> _TASK PROMPT_
Output all records precisely as written.

> _DATA PROVIDED_
»»

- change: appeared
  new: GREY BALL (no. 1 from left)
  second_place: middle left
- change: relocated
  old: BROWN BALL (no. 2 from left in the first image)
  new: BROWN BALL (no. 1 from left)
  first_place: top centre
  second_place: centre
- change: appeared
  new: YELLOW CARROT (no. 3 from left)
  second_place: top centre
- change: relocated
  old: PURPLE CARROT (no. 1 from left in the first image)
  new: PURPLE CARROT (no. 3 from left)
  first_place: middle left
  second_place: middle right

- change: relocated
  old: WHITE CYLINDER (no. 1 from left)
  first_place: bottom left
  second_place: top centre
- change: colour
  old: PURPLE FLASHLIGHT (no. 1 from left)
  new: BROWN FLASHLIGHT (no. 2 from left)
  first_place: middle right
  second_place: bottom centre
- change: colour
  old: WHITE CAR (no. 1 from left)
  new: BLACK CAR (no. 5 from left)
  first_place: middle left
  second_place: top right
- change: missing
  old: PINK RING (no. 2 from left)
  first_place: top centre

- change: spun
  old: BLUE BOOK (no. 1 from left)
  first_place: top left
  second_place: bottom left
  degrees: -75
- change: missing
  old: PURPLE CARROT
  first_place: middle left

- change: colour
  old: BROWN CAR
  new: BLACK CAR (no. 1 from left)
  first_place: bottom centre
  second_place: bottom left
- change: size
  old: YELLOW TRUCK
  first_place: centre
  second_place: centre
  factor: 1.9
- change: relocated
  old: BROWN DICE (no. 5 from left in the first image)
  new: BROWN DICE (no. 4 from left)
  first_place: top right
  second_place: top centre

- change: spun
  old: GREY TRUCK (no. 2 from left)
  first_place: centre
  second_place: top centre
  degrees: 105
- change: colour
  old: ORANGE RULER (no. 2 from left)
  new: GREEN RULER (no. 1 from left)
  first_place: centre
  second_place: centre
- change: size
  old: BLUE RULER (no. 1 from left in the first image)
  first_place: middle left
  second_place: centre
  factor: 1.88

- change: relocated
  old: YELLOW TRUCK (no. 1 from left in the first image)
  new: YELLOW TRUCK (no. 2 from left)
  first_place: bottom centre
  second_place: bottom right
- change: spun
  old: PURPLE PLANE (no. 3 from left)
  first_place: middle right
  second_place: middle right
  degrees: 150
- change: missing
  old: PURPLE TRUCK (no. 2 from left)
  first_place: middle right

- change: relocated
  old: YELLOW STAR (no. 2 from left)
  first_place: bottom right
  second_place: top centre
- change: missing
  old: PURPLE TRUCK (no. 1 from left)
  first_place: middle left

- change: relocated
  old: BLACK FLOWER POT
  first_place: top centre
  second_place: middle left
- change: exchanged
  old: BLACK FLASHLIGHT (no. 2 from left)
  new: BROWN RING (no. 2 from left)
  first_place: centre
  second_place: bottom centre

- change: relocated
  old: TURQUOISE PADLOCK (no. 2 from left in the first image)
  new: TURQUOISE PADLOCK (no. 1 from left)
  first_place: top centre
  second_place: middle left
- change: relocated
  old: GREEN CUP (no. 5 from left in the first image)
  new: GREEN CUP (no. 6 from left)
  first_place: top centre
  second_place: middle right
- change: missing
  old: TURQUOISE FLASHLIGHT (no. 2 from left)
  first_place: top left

««

> _RESPONSE BOX_
- change: appeared
  new: GREY BALL (no. 1 from left)
  second_place: middle left
- change: relocated
  old: BROWN BALL (no. 2 from left in the first image)
  new: BROWN BALL (no. 1 from left)
  first_place: top centre
  second_place: centre
- change: appeared
  new: YELLOW CARROT (no. 3 from left)
  second_place: top centre
- change: relocated
  old: PURPLE CARROT (no. 1 from left in the first image)
  new: PURPLE CARROT (no. 3 from left)
  first_place: middle left
  second_place: middle right

- change: relocated
  old: WHITE CYLINDER (no. 1 from left)
  first_place: bottom left
  second_place: top centre
- change: colour
  old: PURPLE FLASHLIGHT (no. 1 from left)
  new: BROWN FLASHLIGHT (no. 2 from left)
  first_place: middle right
  second_place: bottom centre
- change: colour
  old: WHITE CAR (no. 1 from left)
  new: BLACK CAR (no. 5 from left)
  first_place: middle left
  second_place: top right
- change: missing
  old: PINK RING (no. 2 from left)
  first_place: top centre

- change: spun
  old: BLUE BOOK (no. 1 from left)
  first_place: top left
  second_place: bottom left
  degrees: -75
- change: missing
  old: PURPLE CARROT
  first_place: middle left

- change: colour
  old: BROWN CAR
  new: BLACK CAR (no. 1 from left)
  first_place: bottom centre
  second_place: bottom left
- change: size
  old: YELLOW TRUCK
  first_place: centre
  second_place: centre
  factor: 1.9
- change: relocated
  old: BROWN DICE (no. 5 from left in the first image)
  new: BROWN DICE (no. 4 from left)
  first_place: top right
  second_place: top centre

- change: spun
  old: GREY TRUCK (no. 2 from left)
  first_place: centre
  second_place: top centre
  degrees: 105
- change: colour
  old: ORANGE RULER (no. 2 from left)
  new: GREEN RULER (no. 1 from left)
  first_place: centre
  second_place: centre
- change: size
  old: BLUE RULER (no. 1 from left in the first image)
  first_place: middle left
  second_place: centre
  factor: 1.88

- change: relocated
  old: YELLOW TRUCK (no. 1 from left in the first image)
  new: YELLOW TRUCK (no. 2 from left)
  first_place: bottom centre
  second_place: bottom right
- change: spun
  old: PURPLE PLANE (no. 3 from left)
  first_place: middle right
  second_place: middle right
  degrees: 150
- change: missing
  old: PURPLE TRUCK (no. 2 from left)
  first_place: middle right

- change: relocated
  old: YELLOW STAR (no. 2 from left)
  first_place: bottom right
  second_place: top centre
- change: missing
  old: PURPLE TRUCK (no. 1 from left)
  first_place: middle left

- change: relocated
  old: BLACK FLOWER POT
  first_place: top centre
  second_place: middle left
- change: exchanged
  old: BLACK FLASHLIGHT (no. 2 from left)
  new: BROWN RING (no. 2 from left)
  first_place: centre
  second_place: bottom centre

- change: relocated
  old: TURQUOISE PADLOCK (no. 2 from left in the first image)
  new: TURQUOISE PADLOCK (no. 1 from left)
  first_place: top centre
  second_place: middle left
- change: relocated
  old: GREEN CUP (no. 5 from left in the first image)
  new: GREEN CUP (no. 6 from left)
  first_place: top centre
  second_place: middle right
- change: missing
  old: TURQUOISE FLASHLIGHT (no. 2 from left)
  first_place: top left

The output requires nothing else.